> ASSIGNMENT:
Using the records that appear below, write out exactly the lines from the one with "orange nenazuzu (247,256,314,301)" through the one with "turquoise vulakutu (558,354,715,451)", keeping both end lines.
START TASK INPUTS
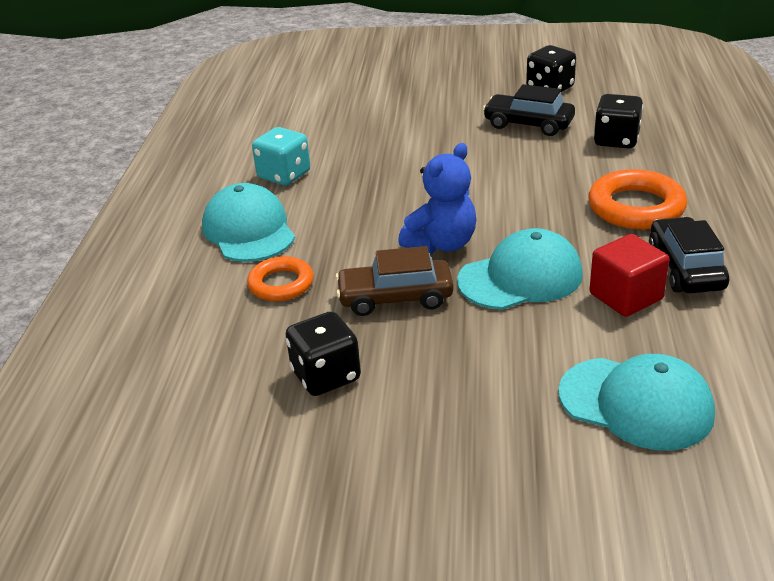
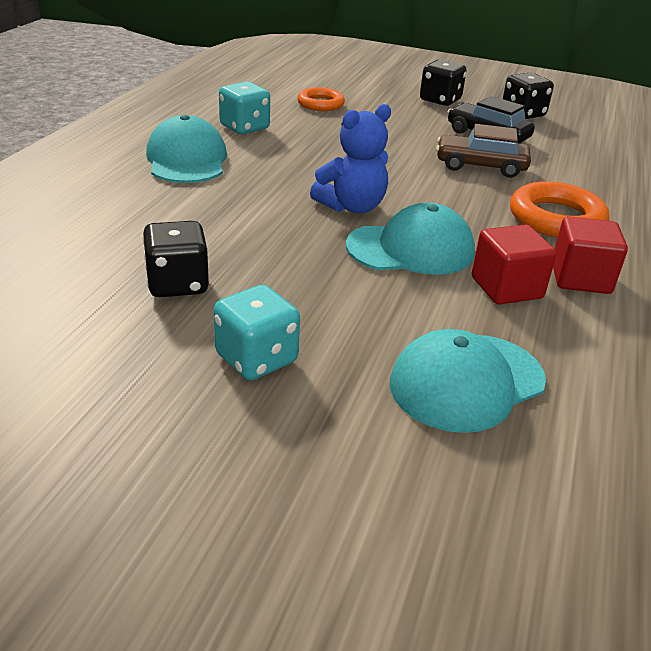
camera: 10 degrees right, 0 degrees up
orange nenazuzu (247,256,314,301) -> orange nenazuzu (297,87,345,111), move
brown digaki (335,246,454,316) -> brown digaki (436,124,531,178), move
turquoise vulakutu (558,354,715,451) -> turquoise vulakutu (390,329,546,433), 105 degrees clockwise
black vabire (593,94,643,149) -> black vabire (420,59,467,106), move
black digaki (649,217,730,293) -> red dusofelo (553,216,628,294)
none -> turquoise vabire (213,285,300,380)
END TASK INPUTS
START TASK INPUTS
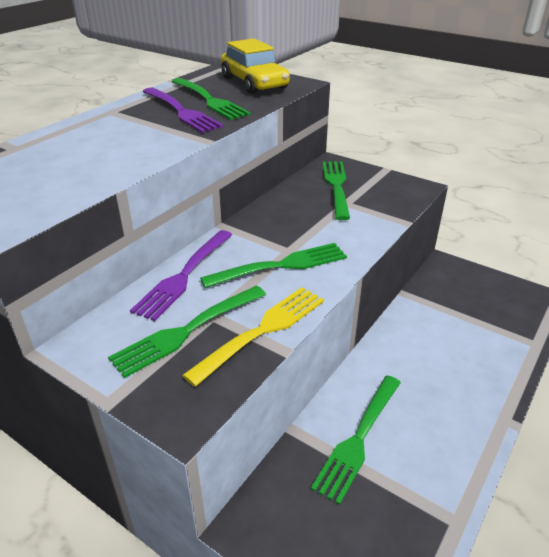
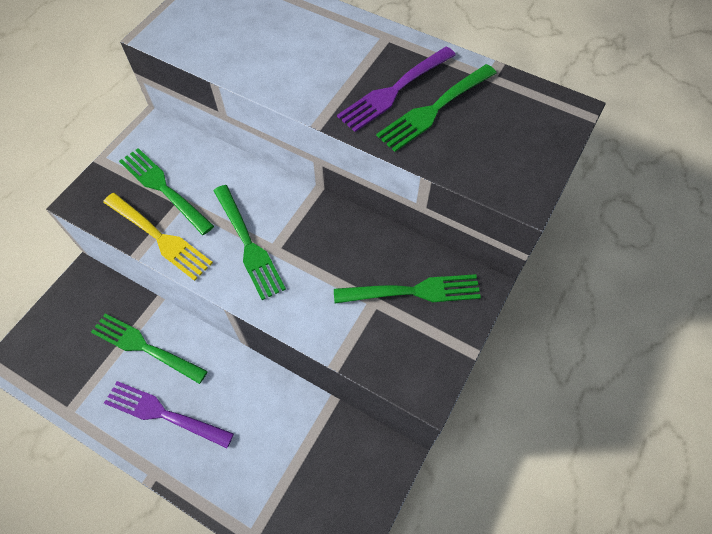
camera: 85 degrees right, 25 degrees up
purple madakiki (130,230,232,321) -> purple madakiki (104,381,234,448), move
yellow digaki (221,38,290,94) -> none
END TASK INPUTS
> RESULT BELOW:
orange nenazuzu (247,256,314,301) -> orange nenazuzu (297,87,345,111), move
brown digaki (335,246,454,316) -> brown digaki (436,124,531,178), move
turquoise vulakutu (558,354,715,451) -> turquoise vulakutu (390,329,546,433), 105 degrees clockwise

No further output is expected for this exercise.